**Your task**
An exact copy of the records is needed; please leave the images out.

Spatial reasoning data
* * * * *

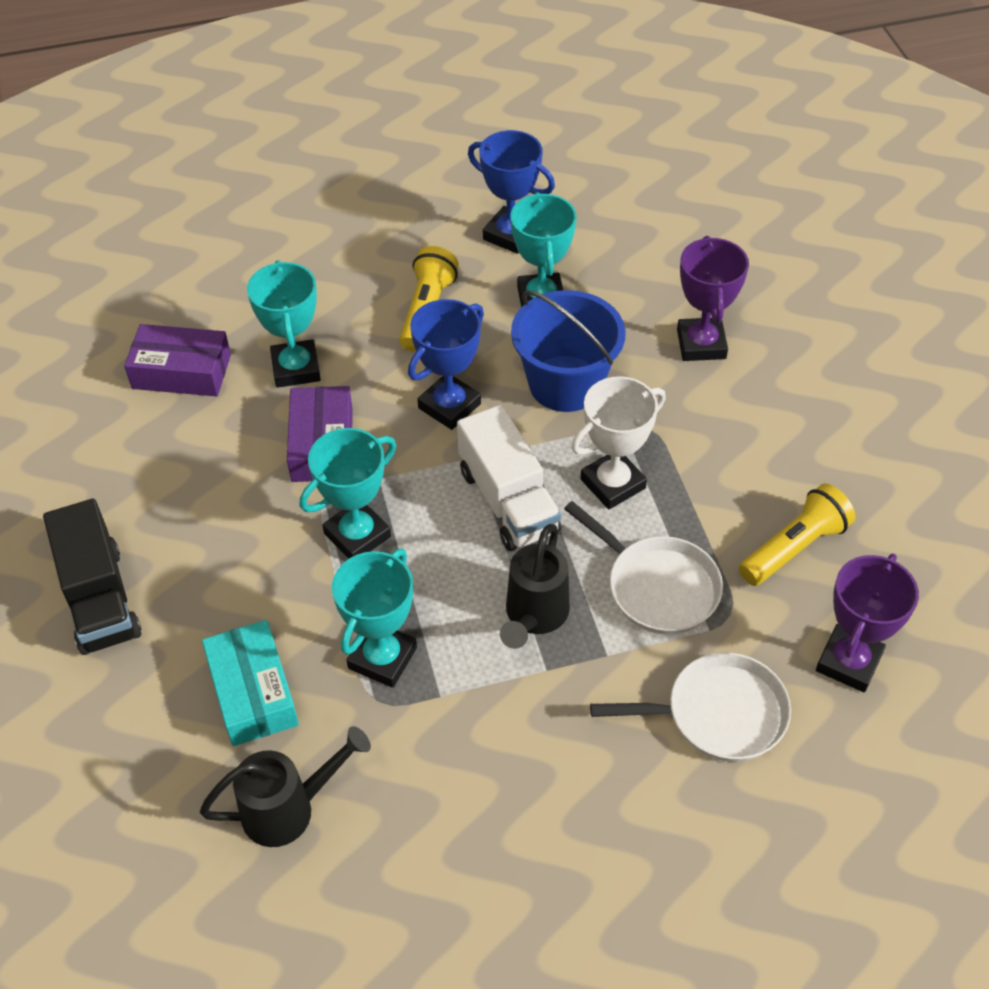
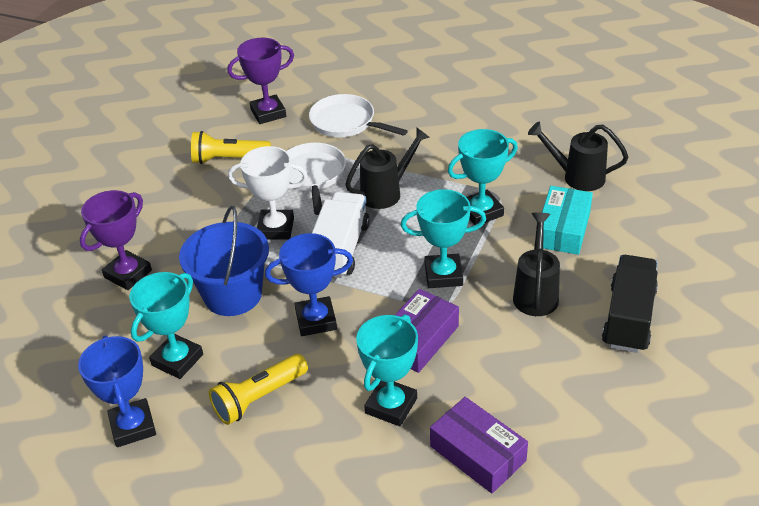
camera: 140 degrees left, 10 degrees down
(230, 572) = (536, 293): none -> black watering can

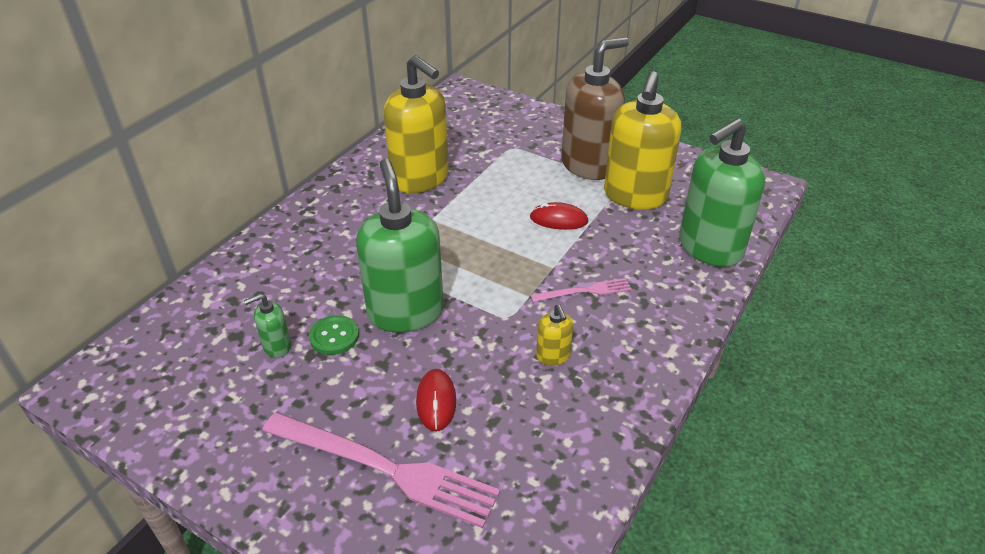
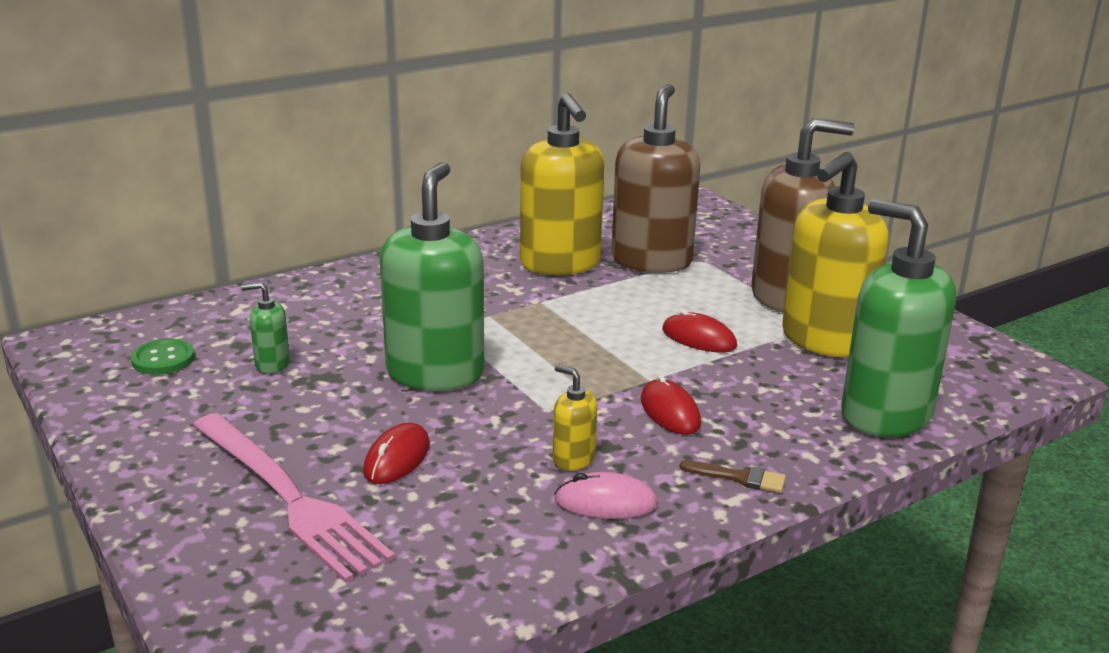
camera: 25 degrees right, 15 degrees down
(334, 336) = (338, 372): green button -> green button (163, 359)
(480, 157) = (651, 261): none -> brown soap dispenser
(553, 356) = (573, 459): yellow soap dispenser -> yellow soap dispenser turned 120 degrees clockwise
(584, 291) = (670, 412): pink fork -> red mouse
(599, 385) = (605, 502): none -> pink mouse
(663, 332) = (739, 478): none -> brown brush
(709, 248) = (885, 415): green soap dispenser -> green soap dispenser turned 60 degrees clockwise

* * * * *

**Output**
camera: 140 degrees left, 10 degrees down
(230, 572) = (536, 293): none -> black watering can

camera: 25 degrees right, 15 degrees down
(334, 336) = (338, 372): green button -> green button (163, 359)
(480, 157) = (651, 261): none -> brown soap dispenser
(553, 356) = (573, 459): yellow soap dispenser -> yellow soap dispenser turned 120 degrees clockwise
(584, 291) = (670, 412): pink fork -> red mouse
(599, 385) = (605, 502): none -> pink mouse
(663, 332) = (739, 478): none -> brown brush
(709, 248) = (885, 415): green soap dispenser -> green soap dispenser turned 60 degrees clockwise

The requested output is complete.